▸ Task requirements: Every single entry that follows must be copied exactly.

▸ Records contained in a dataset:
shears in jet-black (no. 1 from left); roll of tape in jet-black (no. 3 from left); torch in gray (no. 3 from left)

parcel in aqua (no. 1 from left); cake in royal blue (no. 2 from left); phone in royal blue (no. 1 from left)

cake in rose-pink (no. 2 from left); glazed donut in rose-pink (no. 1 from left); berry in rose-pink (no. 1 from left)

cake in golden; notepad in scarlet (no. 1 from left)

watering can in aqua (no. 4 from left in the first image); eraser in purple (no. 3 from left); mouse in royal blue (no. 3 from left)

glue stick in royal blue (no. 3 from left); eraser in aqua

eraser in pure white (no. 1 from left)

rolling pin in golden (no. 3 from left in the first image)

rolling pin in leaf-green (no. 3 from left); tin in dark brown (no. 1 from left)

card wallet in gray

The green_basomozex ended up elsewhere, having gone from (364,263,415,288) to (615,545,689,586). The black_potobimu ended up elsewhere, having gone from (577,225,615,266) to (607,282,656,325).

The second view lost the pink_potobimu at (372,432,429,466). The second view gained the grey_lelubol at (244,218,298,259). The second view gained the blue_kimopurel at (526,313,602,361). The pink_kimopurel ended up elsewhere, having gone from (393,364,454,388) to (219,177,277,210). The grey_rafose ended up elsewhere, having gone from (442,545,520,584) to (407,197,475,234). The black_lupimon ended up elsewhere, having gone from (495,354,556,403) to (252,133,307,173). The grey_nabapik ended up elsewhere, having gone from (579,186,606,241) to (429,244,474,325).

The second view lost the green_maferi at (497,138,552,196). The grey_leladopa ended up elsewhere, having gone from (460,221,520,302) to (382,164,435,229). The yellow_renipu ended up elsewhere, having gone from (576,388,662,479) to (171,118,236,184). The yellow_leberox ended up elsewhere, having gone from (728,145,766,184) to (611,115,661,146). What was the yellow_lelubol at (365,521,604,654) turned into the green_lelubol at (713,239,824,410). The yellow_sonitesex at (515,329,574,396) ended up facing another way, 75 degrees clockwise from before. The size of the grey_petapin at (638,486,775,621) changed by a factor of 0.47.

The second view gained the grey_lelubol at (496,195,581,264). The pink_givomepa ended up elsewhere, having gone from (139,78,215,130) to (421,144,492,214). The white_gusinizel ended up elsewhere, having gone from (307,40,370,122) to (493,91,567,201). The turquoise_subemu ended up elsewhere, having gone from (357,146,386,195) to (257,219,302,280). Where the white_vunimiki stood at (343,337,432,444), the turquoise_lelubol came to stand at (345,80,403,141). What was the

▸ Exercise answer:
shears in jet-black (no. 1 from left); roll of tape in jet-black (no. 3 from left); torch in gray (no. 3 from left)

parcel in aqua (no. 1 from left); cake in royal blue (no. 2 from left); phone in royal blue (no. 1 from left)

cake in rose-pink (no. 2 from left); glazed donut in rose-pink (no. 1 from left); berry in rose-pink (no. 1 from left)

cake in golden; notepad in scarlet (no. 1 from left)

watering can in aqua (no. 4 from left in the first image); eraser in purple (no. 3 from left); mouse in royal blue (no. 3 from left)

glue stick in royal blue (no. 3 from left); eraser in aqua

eraser in pure white (no. 1 from left)

rolling pin in golden (no. 3 from left in the first image)

rolling pin in leaf-green (no. 3 from left); tin in dark brown (no. 1 from left)

card wallet in gray

The green_basomozex ended up elsewhere, having gone from (364,263,415,288) to (615,545,689,586). The black_potobimu ended up elsewhere, having gone from (577,225,615,266) to (607,282,656,325).

The second view lost the pink_potobimu at (372,432,429,466). The second view gained the grey_lelubol at (244,218,298,259). The second view gained the blue_kimopurel at (526,313,602,361). The pink_kimopurel ended up elsewhere, having gone from (393,364,454,388) to (219,177,277,210). The grey_rafose ended up elsewhere, having gone from (442,545,520,584) to (407,197,475,234). The black_lupimon ended up elsewhere, having gone from (495,354,556,403) to (252,133,307,173). The grey_nabapik ended up elsewhere, having gone from (579,186,606,241) to (429,244,474,325).

The second view lost the green_maferi at (497,138,552,196). The grey_leladopa ended up elsewhere, having gone from (460,221,520,302) to (382,164,435,229). The yellow_renipu ended up elsewhere, having gone from (576,388,662,479) to (171,118,236,184). The yellow_leberox ended up elsewhere, having gone from (728,145,766,184) to (611,115,661,146). What was the yellow_lelubol at (365,521,604,654) turned into the green_lelubol at (713,239,824,410). The yellow_sonitesex at (515,329,574,396) ended up facing another way, 75 degrees clockwise from before. The size of the grey_petapin at (638,486,775,621) changed by a factor of 0.47.

The second view gained the grey_lelubol at (496,195,581,264). The pink_givomepa ended up elsewhere, having gone from (139,78,215,130) to (421,144,492,214). The white_gusinizel ended up elsewhere, having gone from (307,40,370,122) to (493,91,567,201). The turquoise_subemu ended up elsewhere, having gone from (357,146,386,195) to (257,219,302,280). Where the white_vunimiki stood at (343,337,432,444), the turquoise_lelubol came to stand at (345,80,403,141). What was the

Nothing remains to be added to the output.